▼
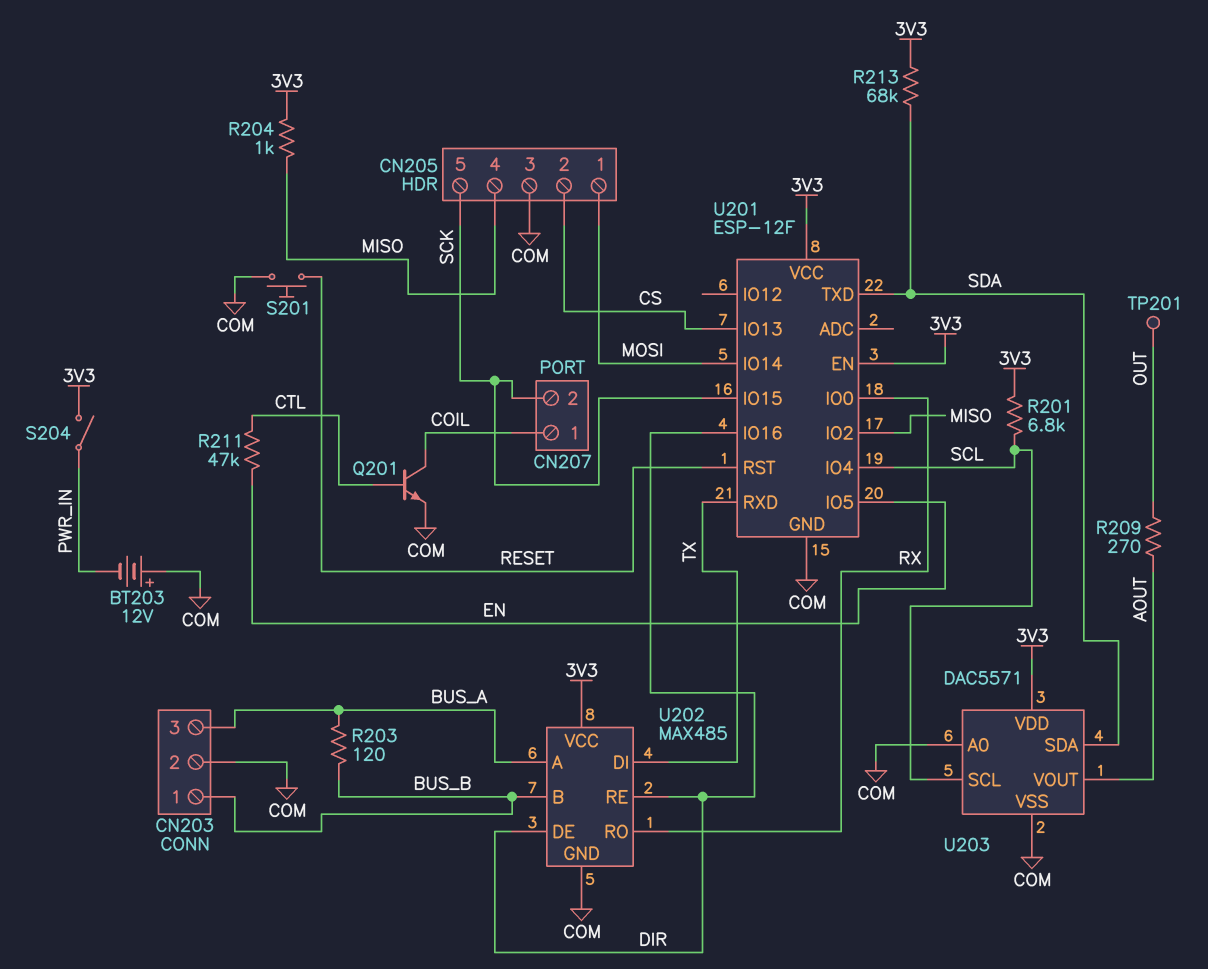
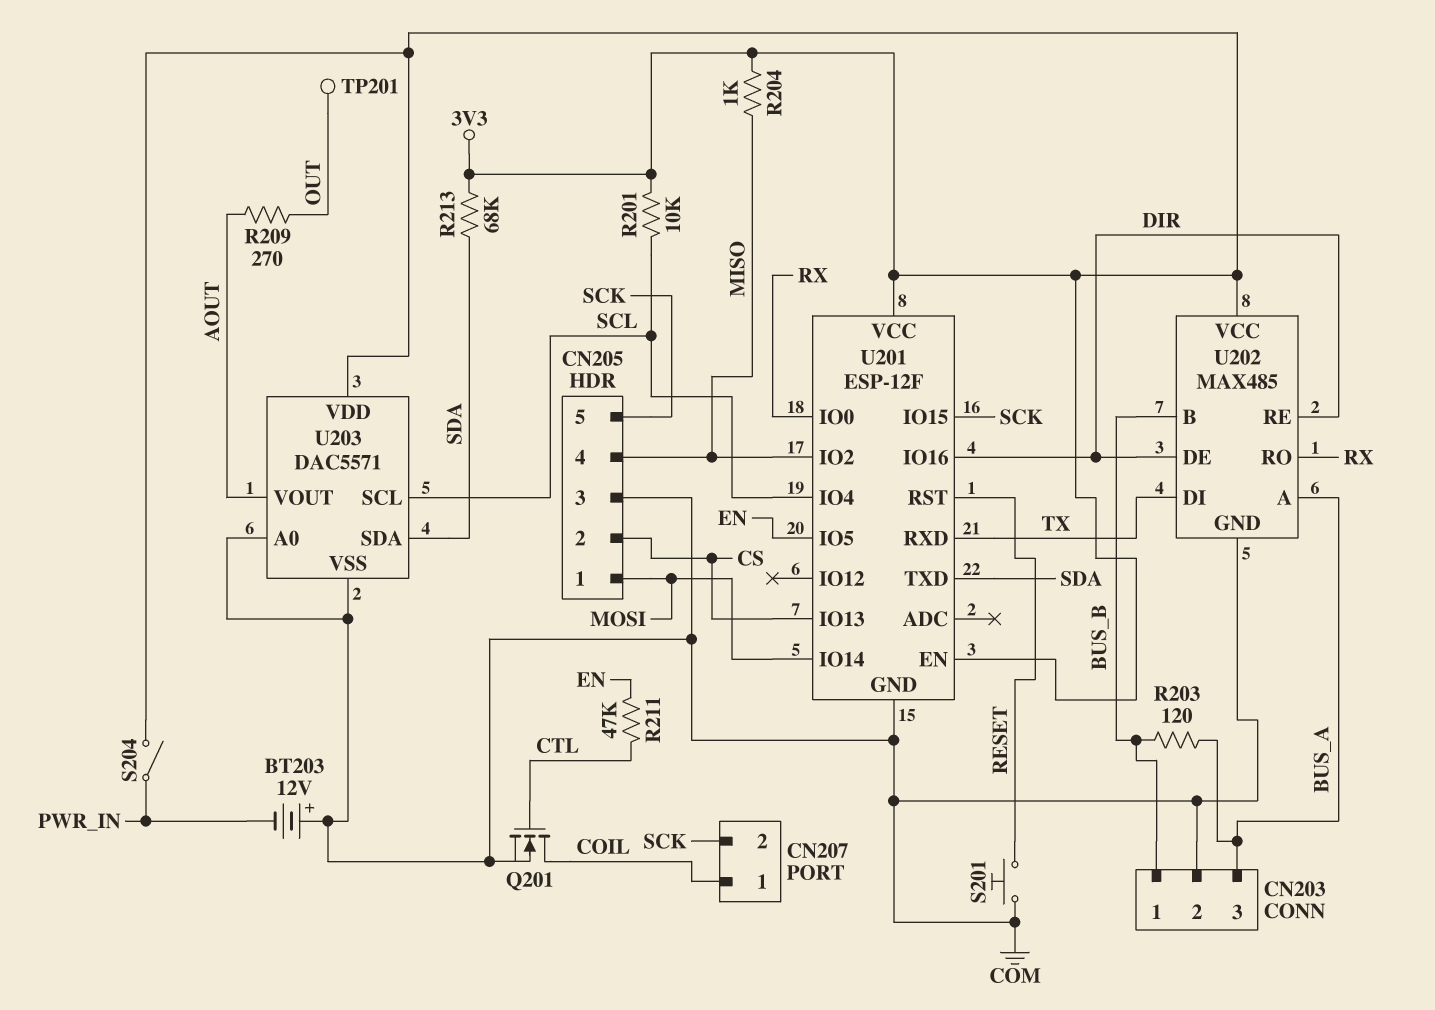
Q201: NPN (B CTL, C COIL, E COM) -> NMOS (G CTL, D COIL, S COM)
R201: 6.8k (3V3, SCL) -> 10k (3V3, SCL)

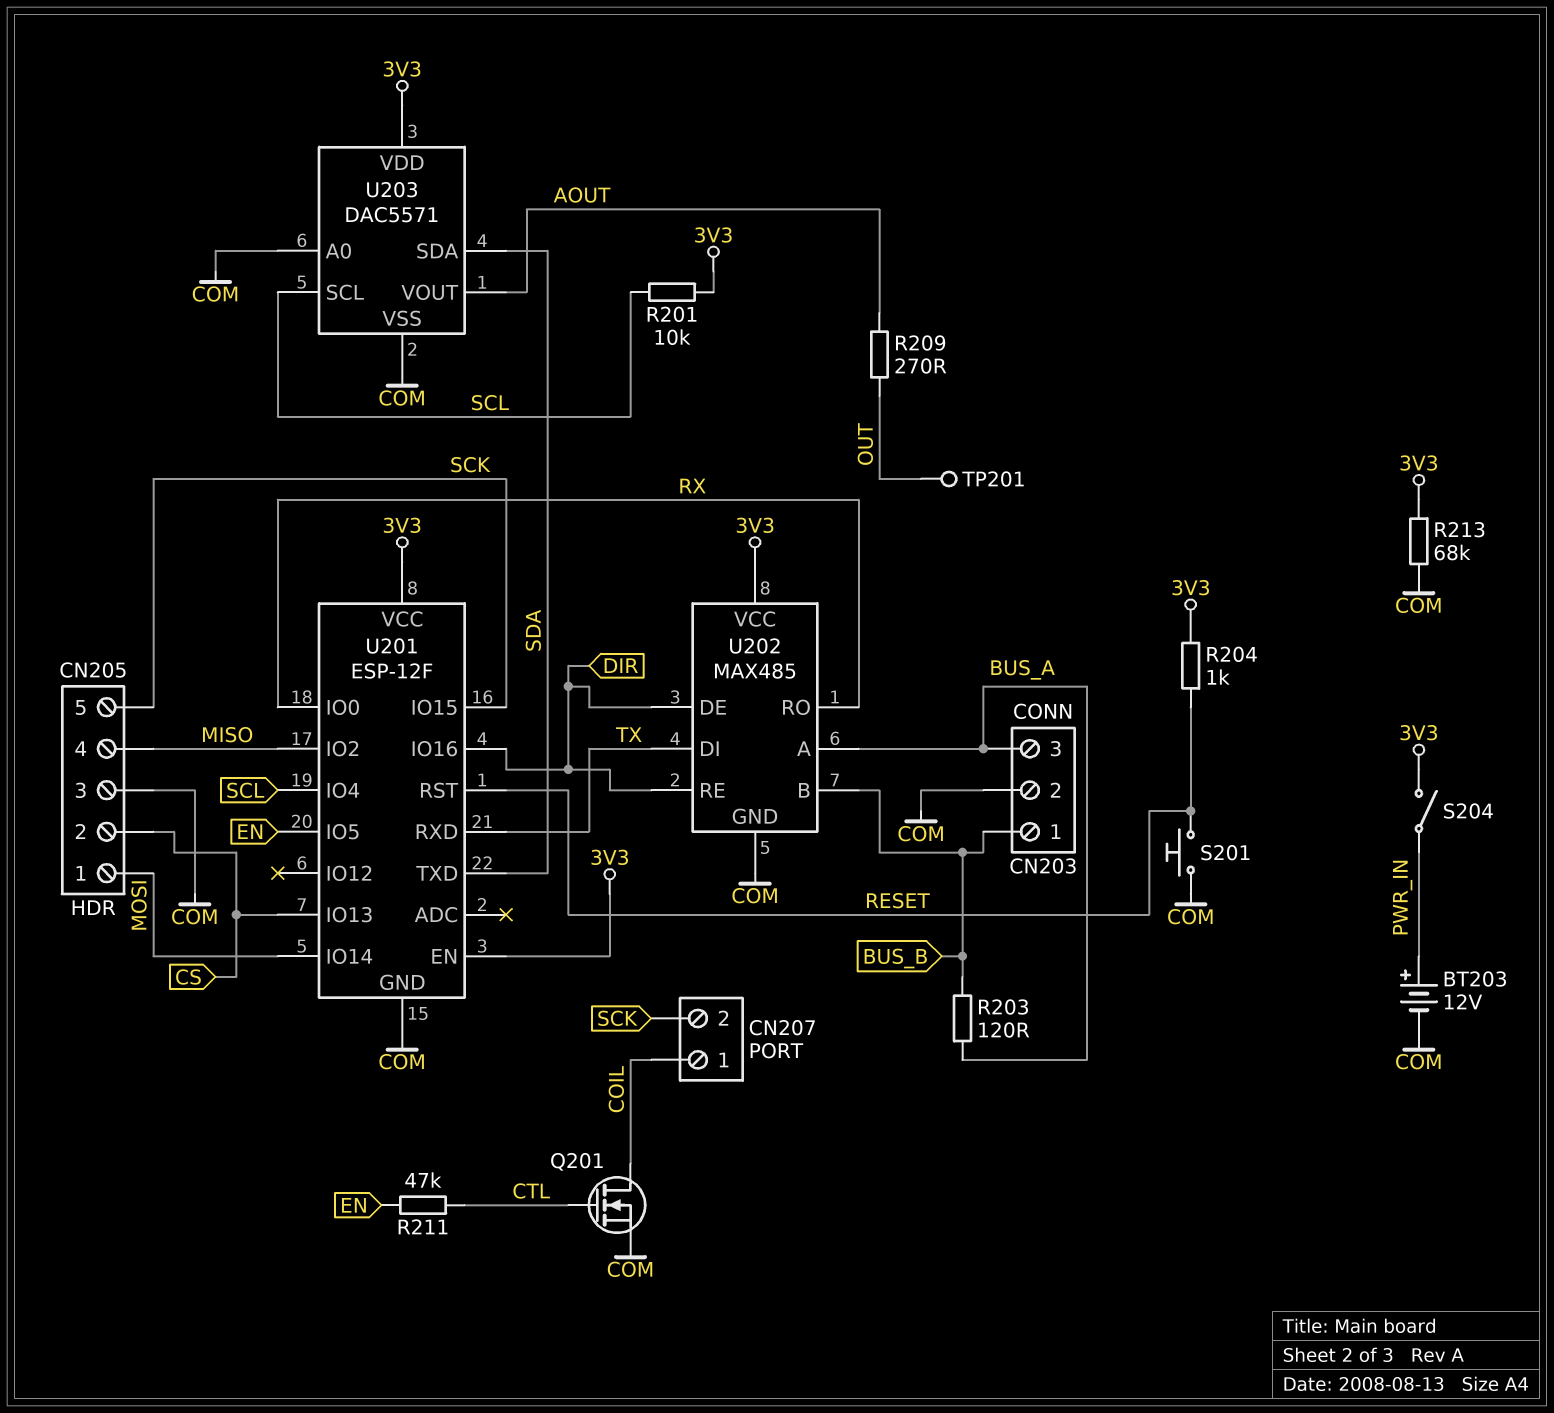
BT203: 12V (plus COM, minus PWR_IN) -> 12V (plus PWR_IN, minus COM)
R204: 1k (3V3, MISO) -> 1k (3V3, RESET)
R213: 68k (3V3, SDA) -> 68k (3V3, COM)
▲
Please print every record above exactly, but leave the pictures out.

Q201: NPN (B CTL, C COIL, E COM) -> NMOS (G CTL, D COIL, S COM)
R201: 6.8k (3V3, SCL) -> 10k (3V3, SCL)

BT203: 12V (plus COM, minus PWR_IN) -> 12V (plus PWR_IN, minus COM)
R204: 1k (3V3, MISO) -> 1k (3V3, RESET)
R213: 68k (3V3, SDA) -> 68k (3V3, COM)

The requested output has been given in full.